Exercise input: Begin
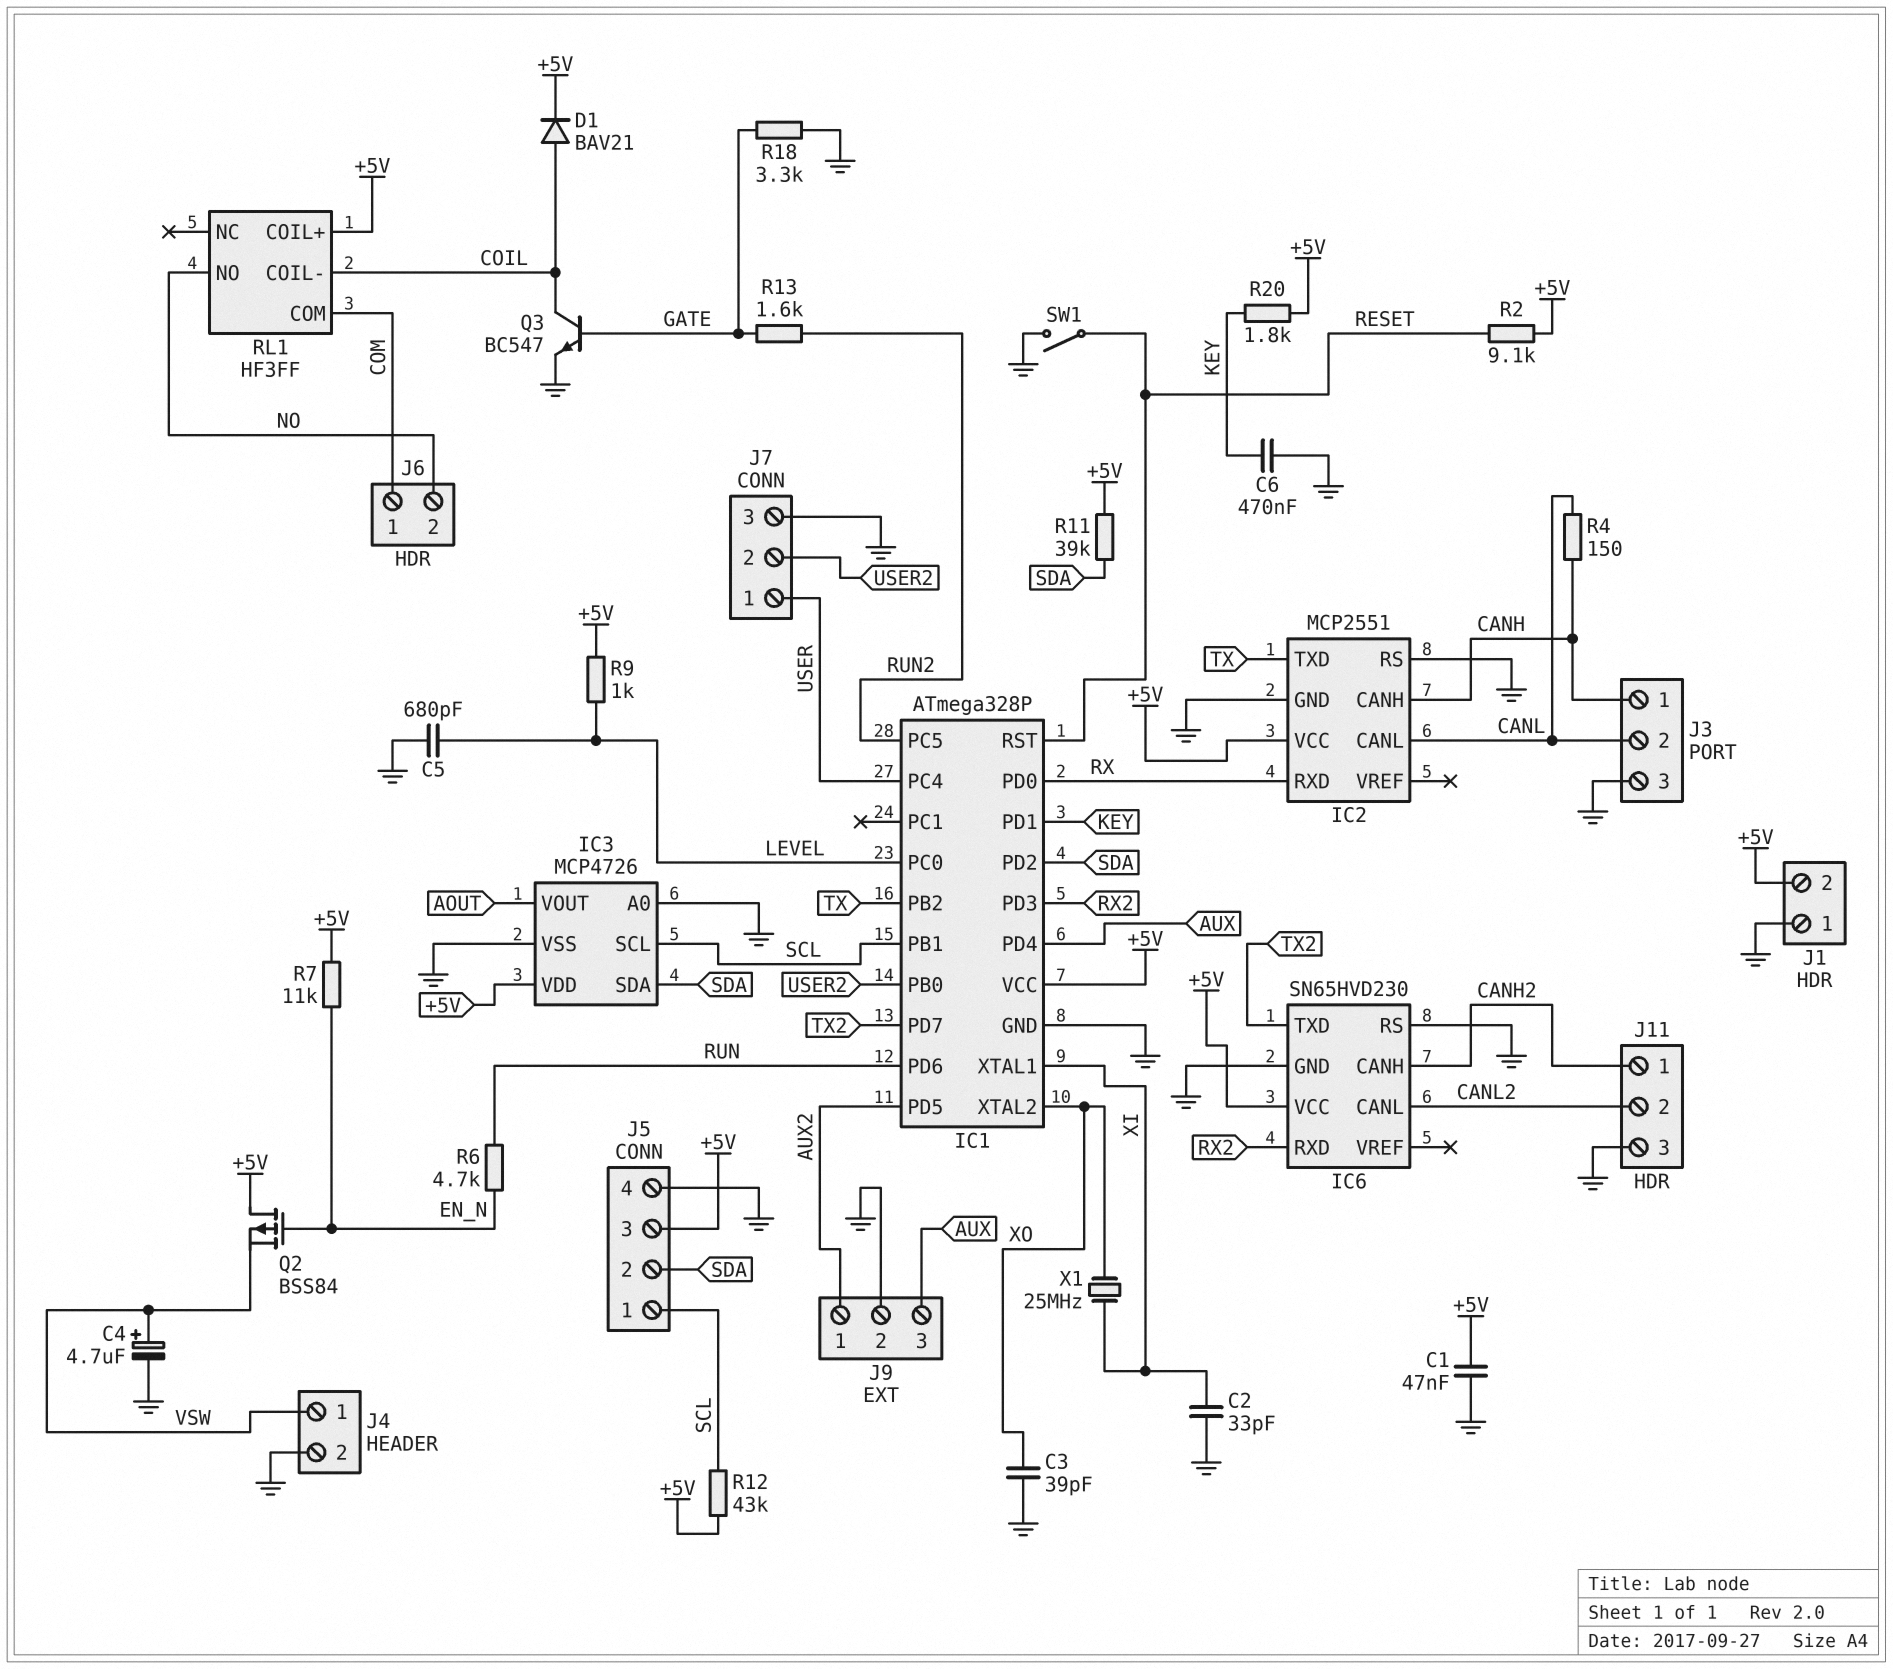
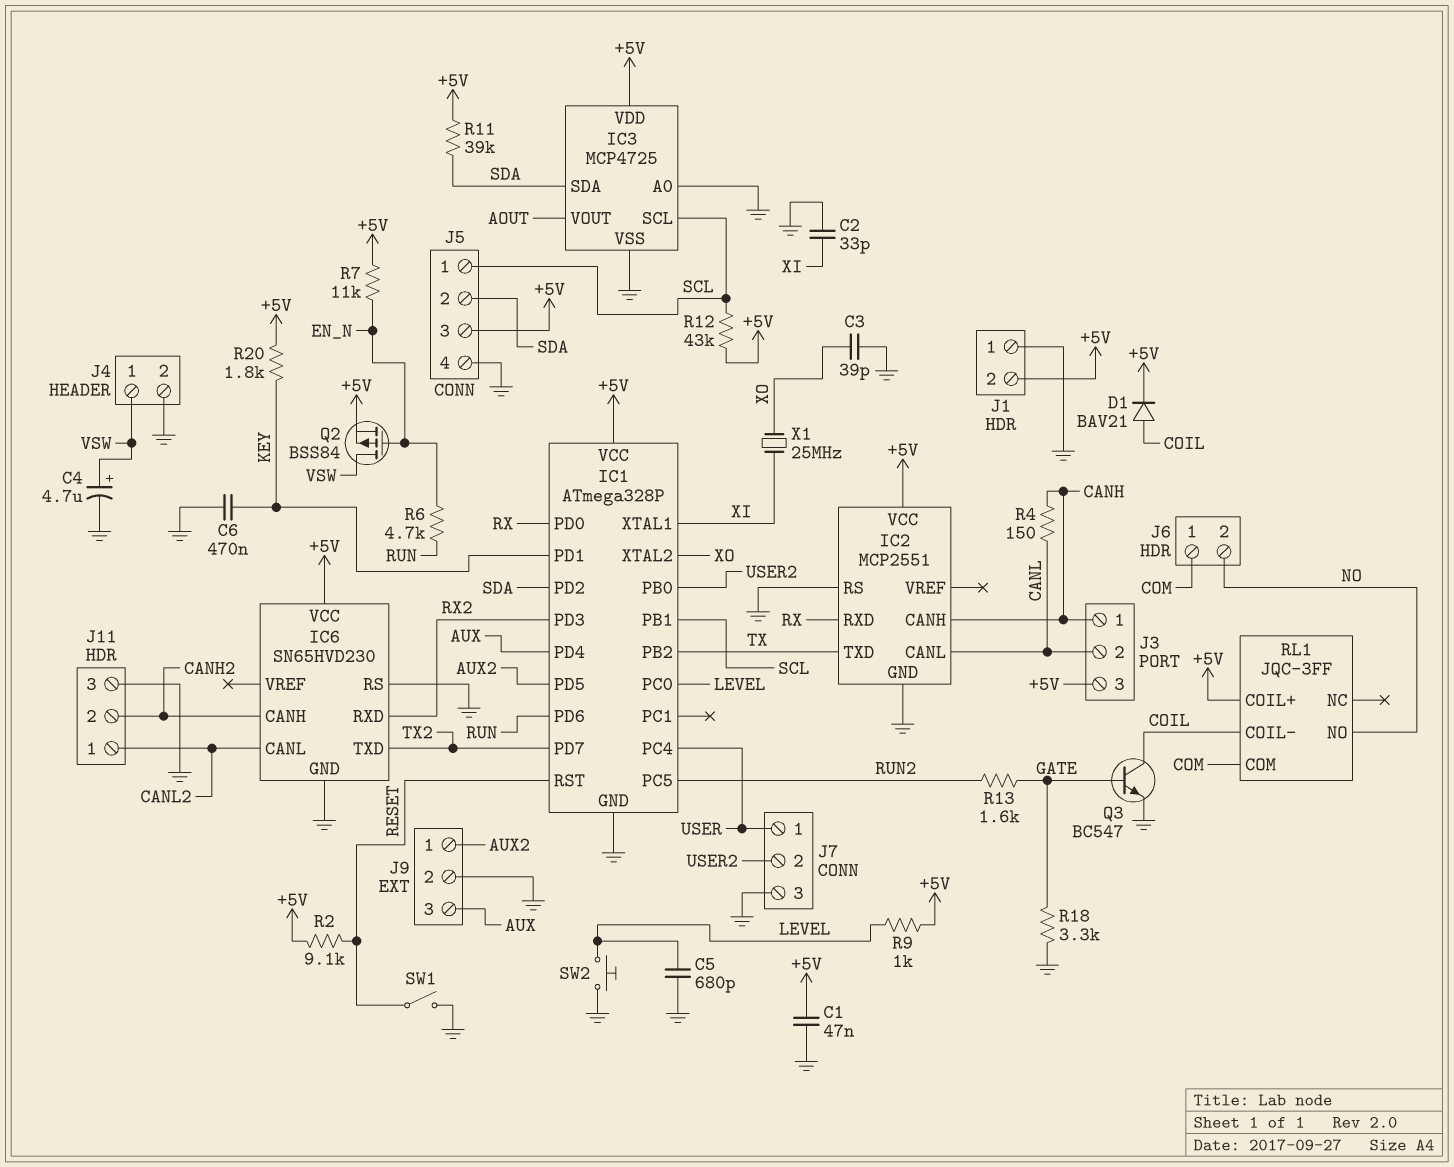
IC3: MCP4726 -> MCP4725
J3 pin 3: GND -> +5V
J11 pin 1: CANH2 -> CANL2
J11 pin 2: CANL2 -> CANH2
Q2: PMOS BSS84 (G EN_N, D +5V, S VSW) -> PMOS BSS84 (G EN_N, D VSW, S +5V)
RL1: HF3FF -> JQC-3FF
SW2: none -> button (GND, LEVEL)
Exercise input: End
[What the exercise asks] Without the pictures, restate each entry exactly.

[Answer for the task]
IC3: MCP4726 -> MCP4725
J3 pin 3: GND -> +5V
J11 pin 1: CANH2 -> CANL2
J11 pin 2: CANL2 -> CANH2
Q2: PMOS BSS84 (G EN_N, D +5V, S VSW) -> PMOS BSS84 (G EN_N, D VSW, S +5V)
RL1: HF3FF -> JQC-3FF
SW2: none -> button (GND, LEVEL)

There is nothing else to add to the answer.